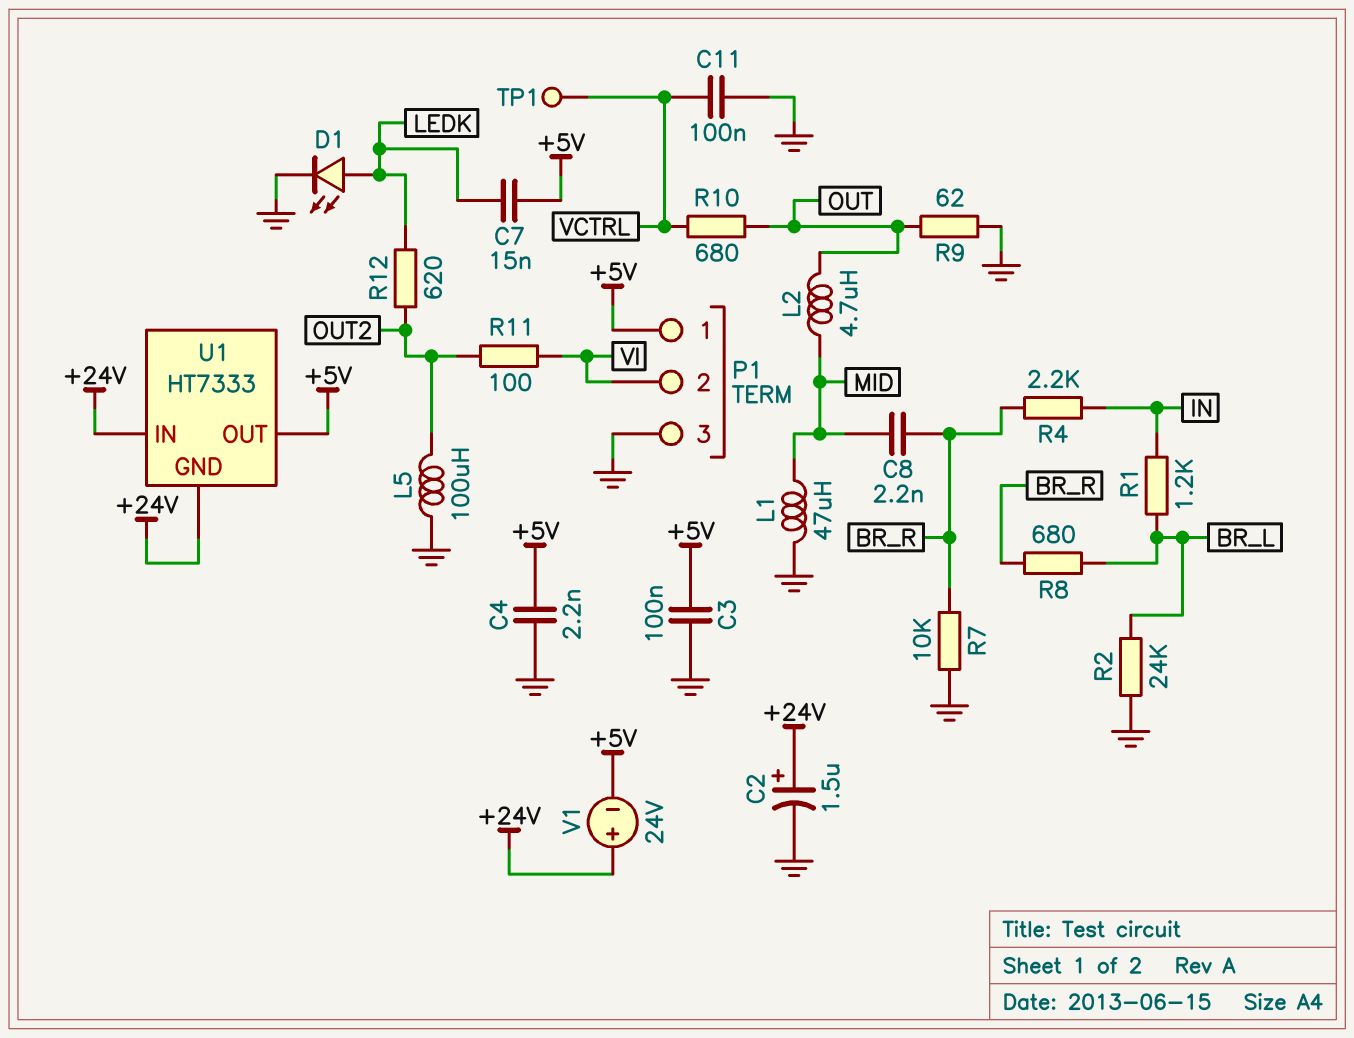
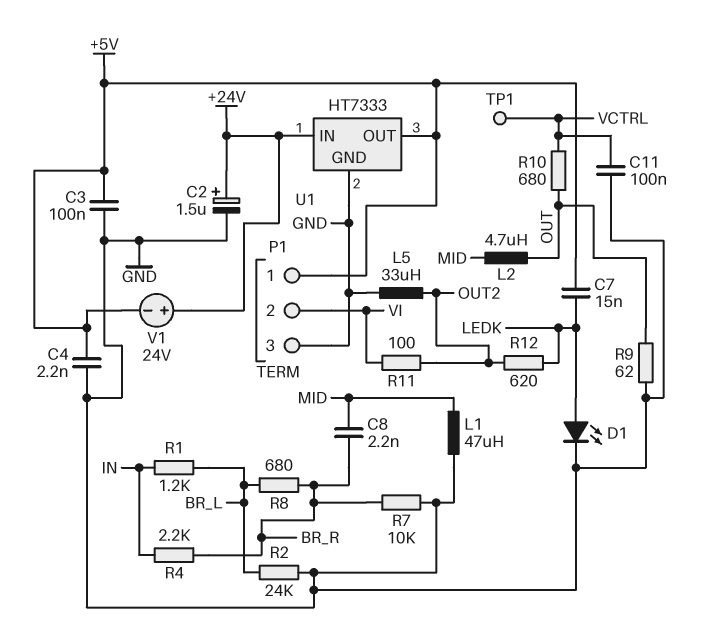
L5: 100uH (GND, OUT2) -> 33uH (GND, OUT2)
U1 pin GND: +24V -> GND

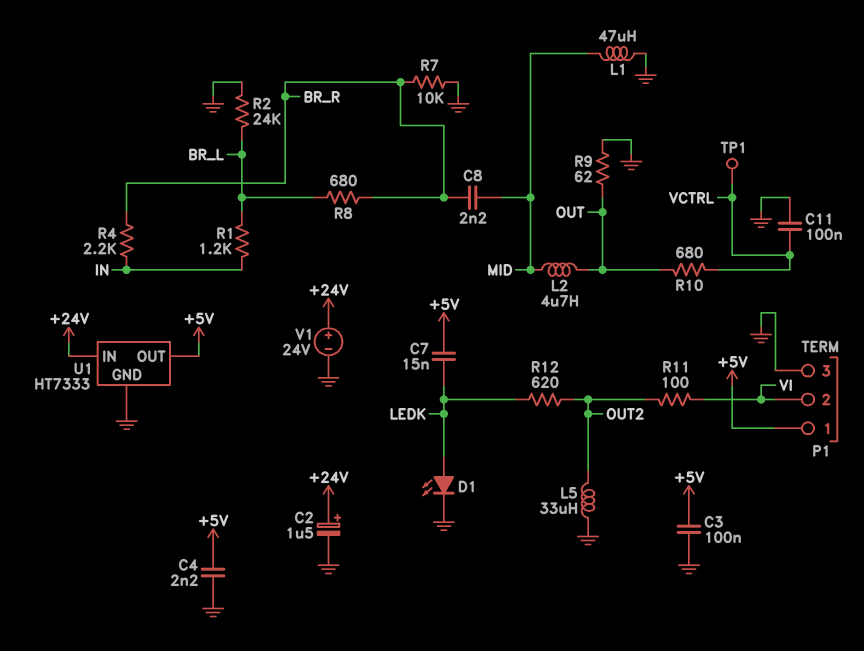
V1: 24V (plus +24V, minus +5V) -> 24V (plus +24V, minus GND)

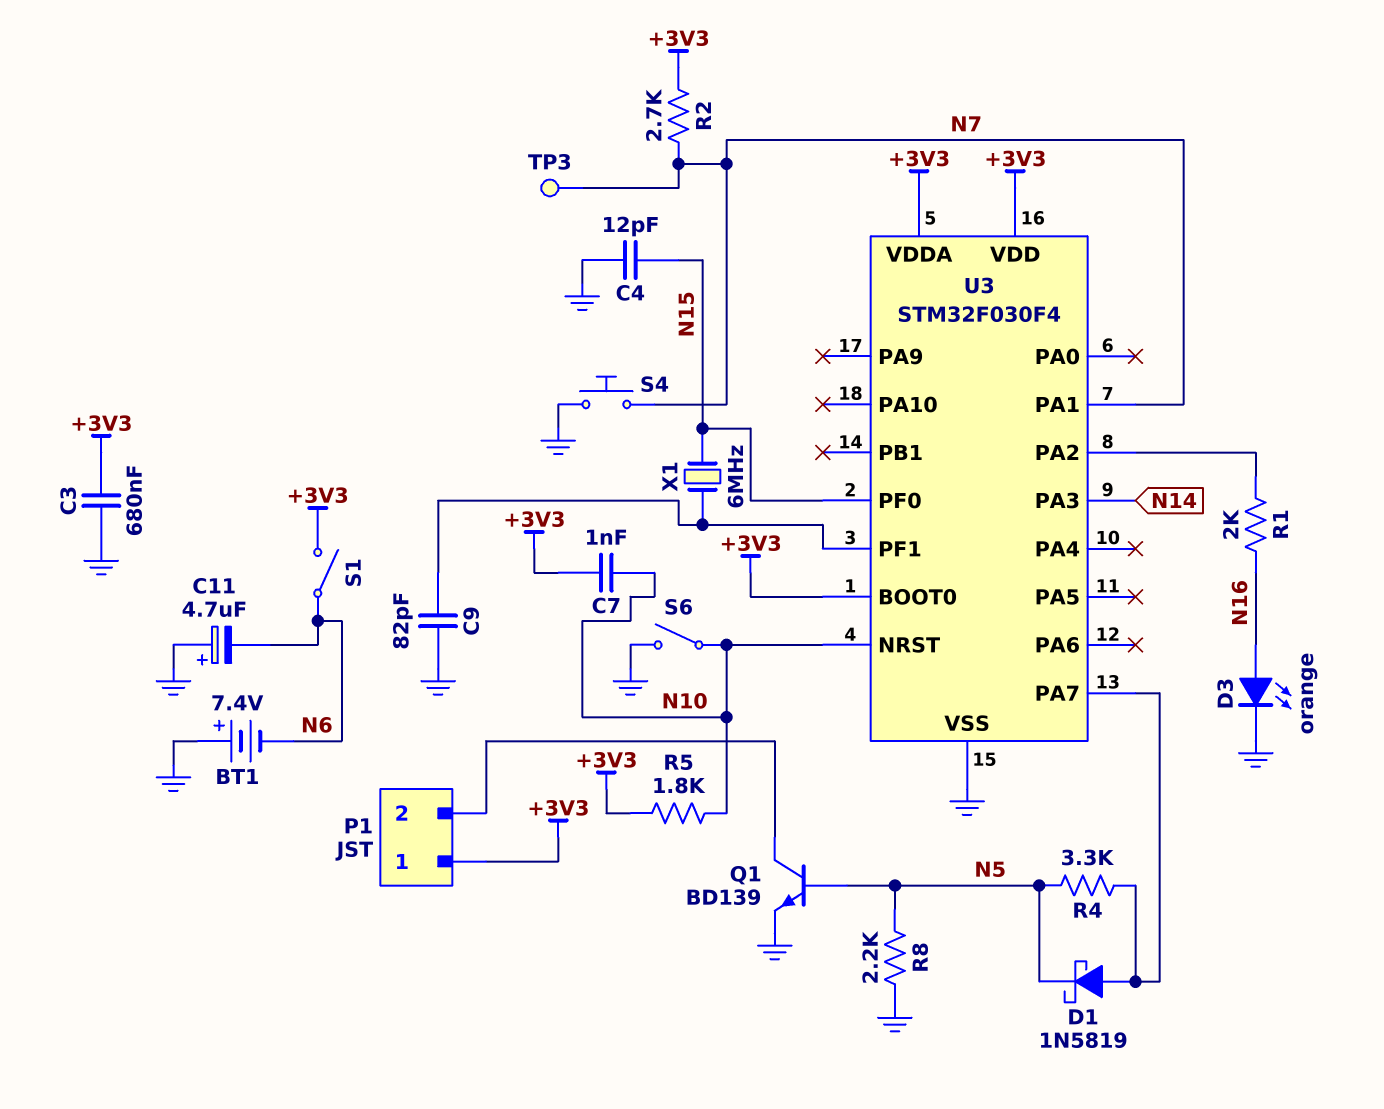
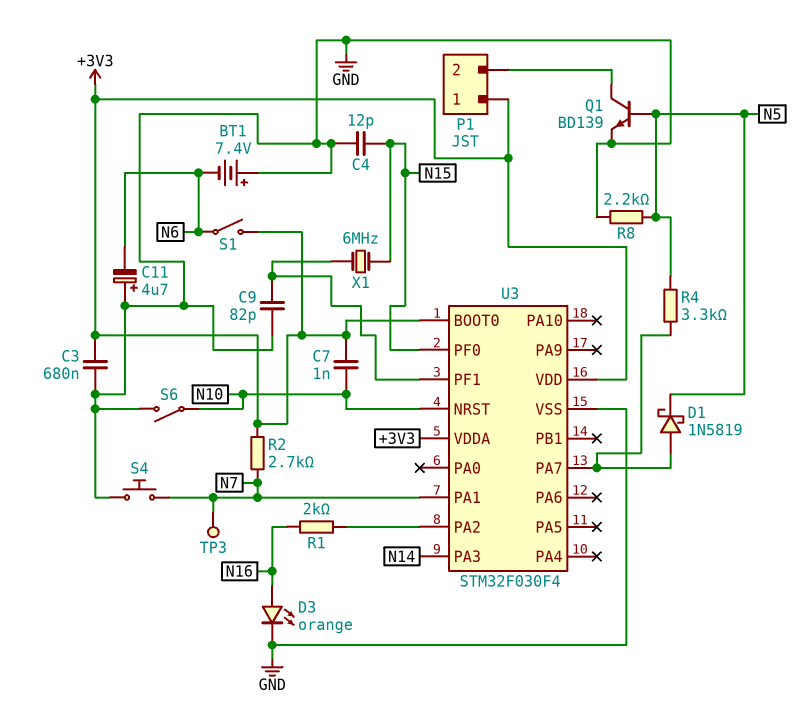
R5: 1.8k (+3V3, N10) -> none

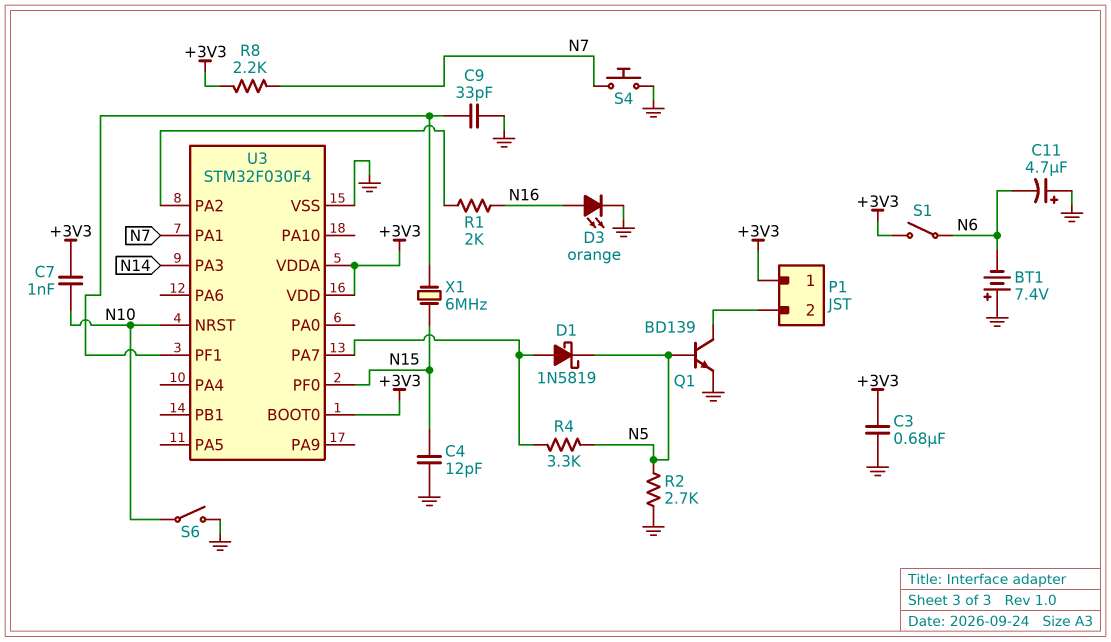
C9: 82pF (GND, U3/PF1) -> 33pF (GND, U3/PF1)
R2: 2.7k (+3V3, N7) -> 2.7k (GND, N5)
R8: 2.2k (GND, N5) -> 2.2k (+3V3, N7)
TP3: test point (N7) -> none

---------------

» What you are asked to do
Precisely the line with "C9: 82pF (GND, U3/PF1) -> 33pF (GND, U3/PF1)" and the lines after it, up to the last line of the entries above, are to be reproduced, and nothing more.

» Response box
C9: 82pF (GND, U3/PF1) -> 33pF (GND, U3/PF1)
R2: 2.7k (+3V3, N7) -> 2.7k (GND, N5)
R8: 2.2k (GND, N5) -> 2.2k (+3V3, N7)
TP3: test point (N7) -> none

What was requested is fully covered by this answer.